DATA PROVIDED
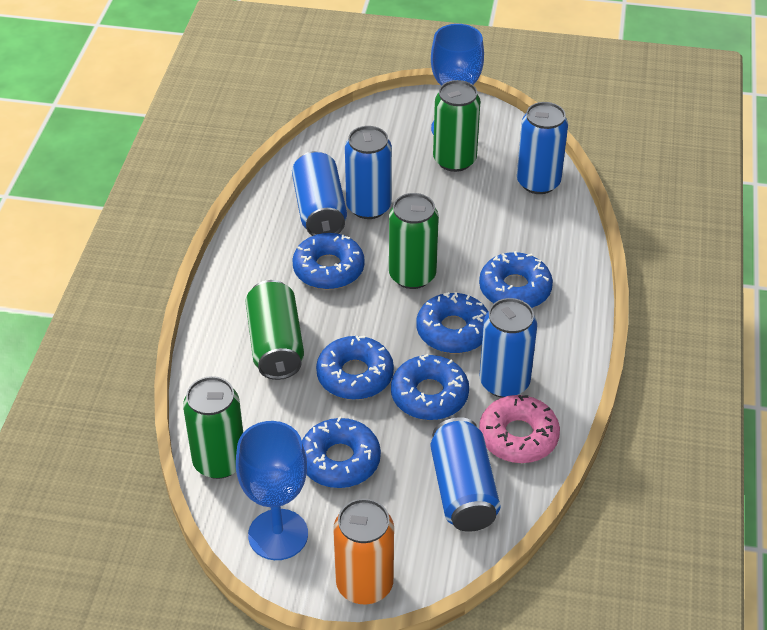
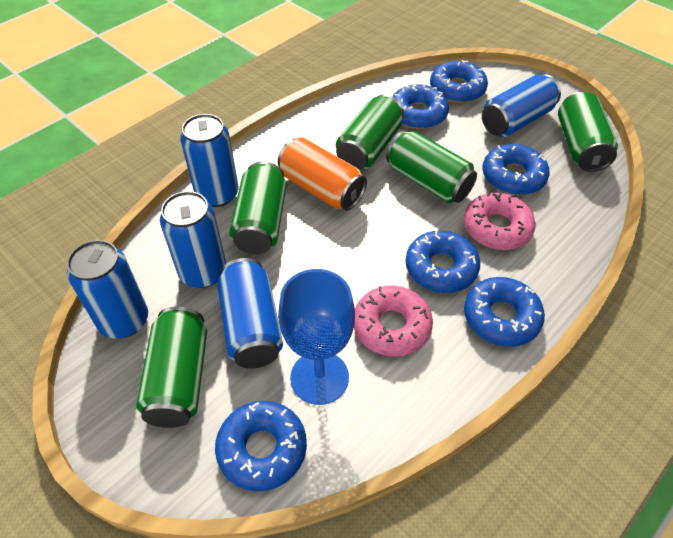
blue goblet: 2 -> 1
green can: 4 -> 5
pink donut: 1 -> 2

==

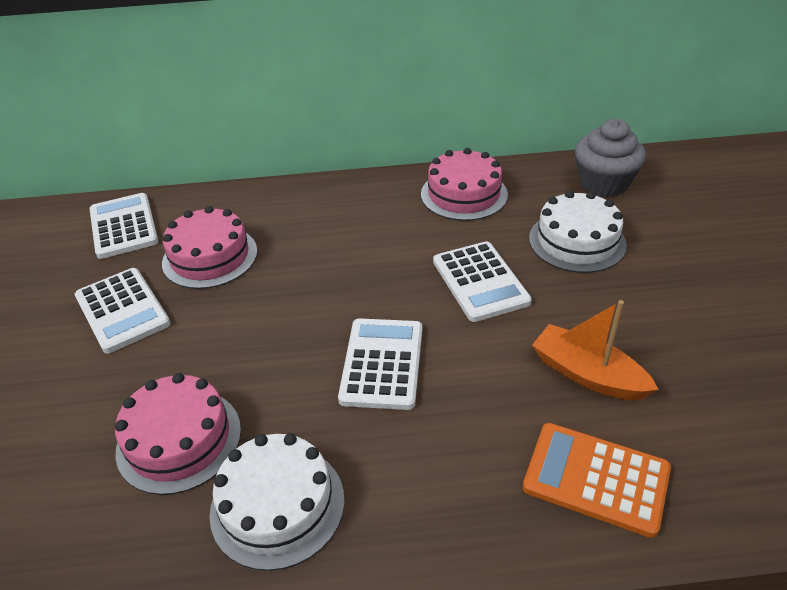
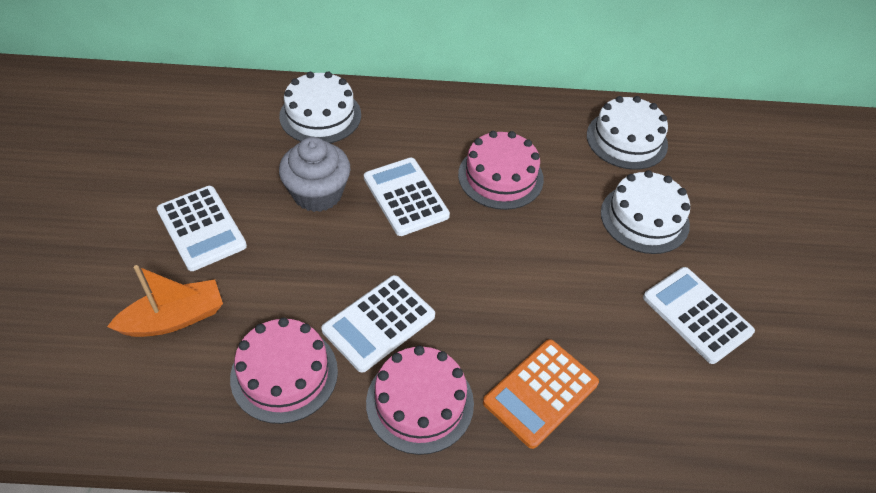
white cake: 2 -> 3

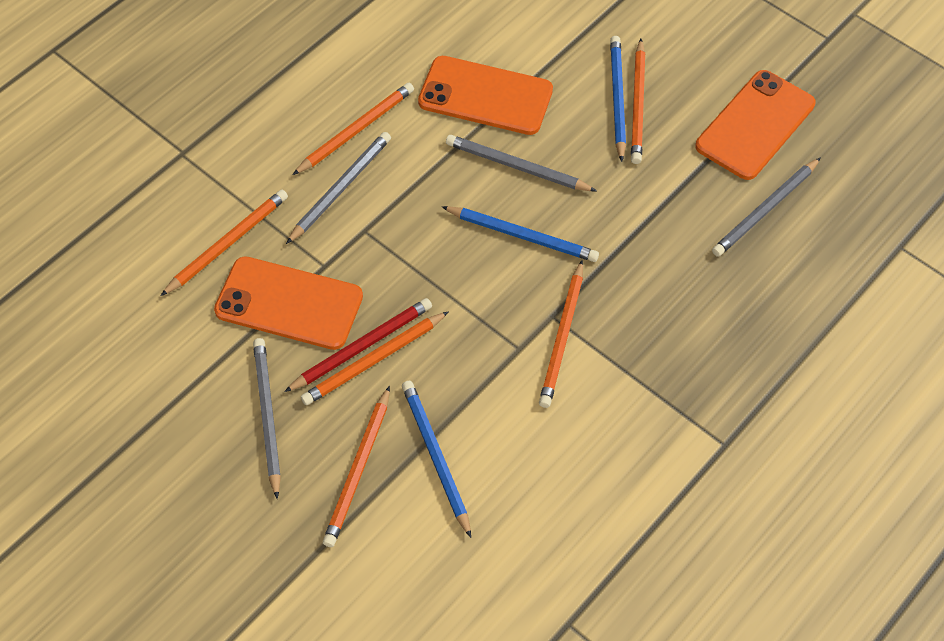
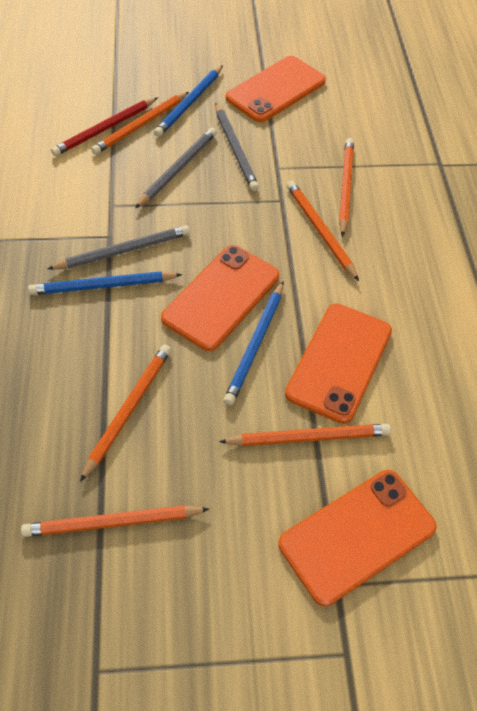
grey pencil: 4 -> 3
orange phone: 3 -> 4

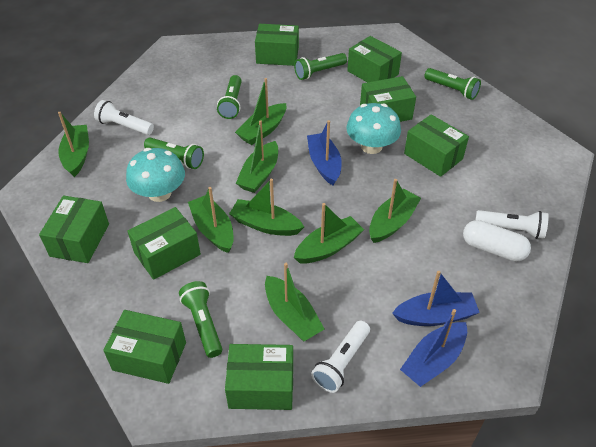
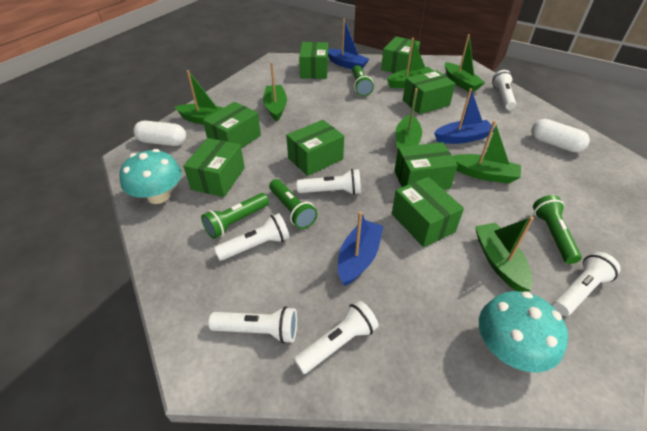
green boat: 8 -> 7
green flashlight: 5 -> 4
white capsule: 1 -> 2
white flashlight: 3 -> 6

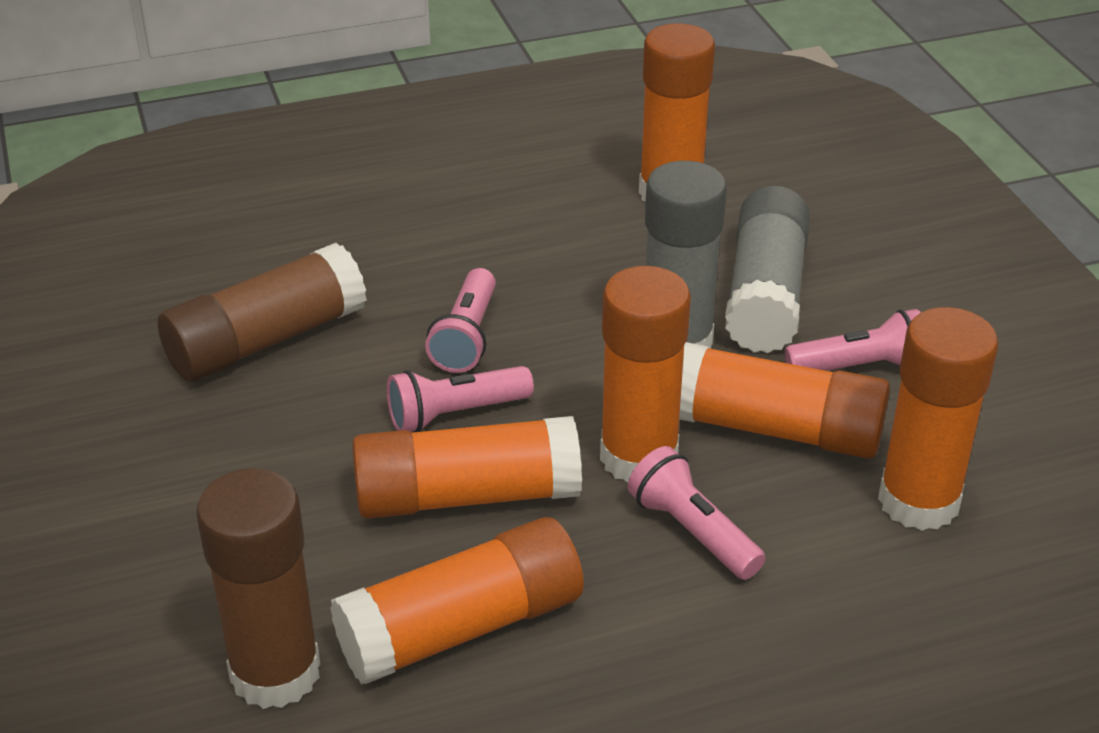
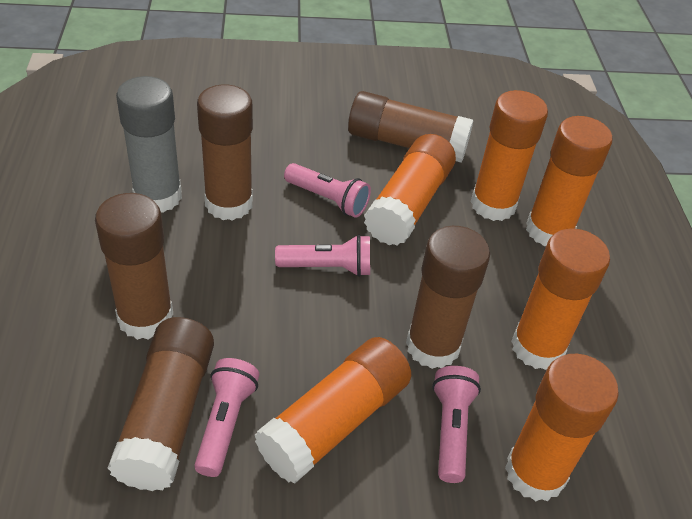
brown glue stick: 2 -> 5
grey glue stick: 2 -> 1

DESCRIPTION OF THE TASK
From the entries above, copy exactly the lines starting at the one with "grey pencil: 4 -> 3" and stopping at the one with "grey glue stick: 2 -> 1", keeping both ends. Drop the pictures.

WORKED SOLUTION
grey pencil: 4 -> 3
orange phone: 3 -> 4

green boat: 8 -> 7
green flashlight: 5 -> 4
white capsule: 1 -> 2
white flashlight: 3 -> 6

brown glue stick: 2 -> 5
grey glue stick: 2 -> 1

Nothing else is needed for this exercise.